(Change detection data)
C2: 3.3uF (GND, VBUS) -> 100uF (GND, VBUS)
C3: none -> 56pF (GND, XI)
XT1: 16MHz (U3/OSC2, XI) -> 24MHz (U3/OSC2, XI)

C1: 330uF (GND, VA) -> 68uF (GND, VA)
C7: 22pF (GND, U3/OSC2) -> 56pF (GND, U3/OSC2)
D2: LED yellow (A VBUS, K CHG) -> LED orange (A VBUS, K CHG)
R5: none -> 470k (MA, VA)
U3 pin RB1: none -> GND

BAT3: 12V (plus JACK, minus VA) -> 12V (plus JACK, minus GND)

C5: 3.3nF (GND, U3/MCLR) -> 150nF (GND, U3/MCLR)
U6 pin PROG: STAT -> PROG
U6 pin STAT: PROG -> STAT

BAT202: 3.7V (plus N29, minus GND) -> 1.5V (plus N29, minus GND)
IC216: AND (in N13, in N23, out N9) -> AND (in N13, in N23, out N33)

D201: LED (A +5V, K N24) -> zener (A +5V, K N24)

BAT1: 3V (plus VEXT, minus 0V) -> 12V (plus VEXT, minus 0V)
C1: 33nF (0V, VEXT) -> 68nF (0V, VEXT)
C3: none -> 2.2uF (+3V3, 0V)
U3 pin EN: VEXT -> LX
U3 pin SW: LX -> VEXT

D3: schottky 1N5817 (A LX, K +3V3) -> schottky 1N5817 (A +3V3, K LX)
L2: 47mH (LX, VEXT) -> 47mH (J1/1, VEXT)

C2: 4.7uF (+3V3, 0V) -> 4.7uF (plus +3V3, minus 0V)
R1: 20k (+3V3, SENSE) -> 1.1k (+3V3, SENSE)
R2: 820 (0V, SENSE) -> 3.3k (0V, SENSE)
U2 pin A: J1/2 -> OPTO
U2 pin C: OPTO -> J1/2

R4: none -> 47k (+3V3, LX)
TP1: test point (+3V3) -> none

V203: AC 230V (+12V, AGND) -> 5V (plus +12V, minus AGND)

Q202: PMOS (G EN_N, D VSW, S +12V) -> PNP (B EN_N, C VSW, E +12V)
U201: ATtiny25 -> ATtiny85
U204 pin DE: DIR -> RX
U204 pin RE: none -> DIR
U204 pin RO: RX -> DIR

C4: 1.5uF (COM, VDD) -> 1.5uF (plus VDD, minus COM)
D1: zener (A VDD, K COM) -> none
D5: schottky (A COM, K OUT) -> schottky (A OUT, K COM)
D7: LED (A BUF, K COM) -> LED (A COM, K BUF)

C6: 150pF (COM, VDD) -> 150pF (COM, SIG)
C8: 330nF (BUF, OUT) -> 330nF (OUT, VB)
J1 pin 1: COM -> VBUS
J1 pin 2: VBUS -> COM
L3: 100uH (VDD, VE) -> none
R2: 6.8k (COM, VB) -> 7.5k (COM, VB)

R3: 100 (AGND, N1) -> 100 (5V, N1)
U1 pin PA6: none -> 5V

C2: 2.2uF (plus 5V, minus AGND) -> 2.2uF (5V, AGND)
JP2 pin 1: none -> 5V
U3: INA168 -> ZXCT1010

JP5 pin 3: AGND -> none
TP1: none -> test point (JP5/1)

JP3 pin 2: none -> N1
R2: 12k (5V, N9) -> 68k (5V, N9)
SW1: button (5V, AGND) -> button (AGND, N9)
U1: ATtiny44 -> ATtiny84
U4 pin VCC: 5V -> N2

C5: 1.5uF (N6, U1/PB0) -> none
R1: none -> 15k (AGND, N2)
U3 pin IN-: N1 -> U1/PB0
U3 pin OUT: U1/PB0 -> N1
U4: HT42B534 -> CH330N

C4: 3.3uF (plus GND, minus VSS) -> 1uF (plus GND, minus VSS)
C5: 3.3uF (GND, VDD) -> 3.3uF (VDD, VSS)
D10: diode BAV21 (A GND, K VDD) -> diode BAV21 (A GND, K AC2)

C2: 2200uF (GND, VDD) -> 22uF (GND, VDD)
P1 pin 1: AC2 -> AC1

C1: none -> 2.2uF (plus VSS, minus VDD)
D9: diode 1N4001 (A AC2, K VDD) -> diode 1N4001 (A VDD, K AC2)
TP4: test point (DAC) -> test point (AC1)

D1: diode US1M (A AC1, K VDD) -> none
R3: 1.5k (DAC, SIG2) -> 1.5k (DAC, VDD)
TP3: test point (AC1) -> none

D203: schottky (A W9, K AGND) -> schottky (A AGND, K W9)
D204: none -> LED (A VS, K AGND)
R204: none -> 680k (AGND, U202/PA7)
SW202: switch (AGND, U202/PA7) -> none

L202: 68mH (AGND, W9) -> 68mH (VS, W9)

> THE PROBLEM
Please print the lines from the start of the records up to and including the line with "U3 pin RB1: none -> GND", copying each one exactly and leaving out the rest.

> ANSWER AREA
C2: 3.3uF (GND, VBUS) -> 100uF (GND, VBUS)
C3: none -> 56pF (GND, XI)
XT1: 16MHz (U3/OSC2, XI) -> 24MHz (U3/OSC2, XI)

C1: 330uF (GND, VA) -> 68uF (GND, VA)
C7: 22pF (GND, U3/OSC2) -> 56pF (GND, U3/OSC2)
D2: LED yellow (A VBUS, K CHG) -> LED orange (A VBUS, K CHG)
R5: none -> 470k (MA, VA)
U3 pin RB1: none -> GND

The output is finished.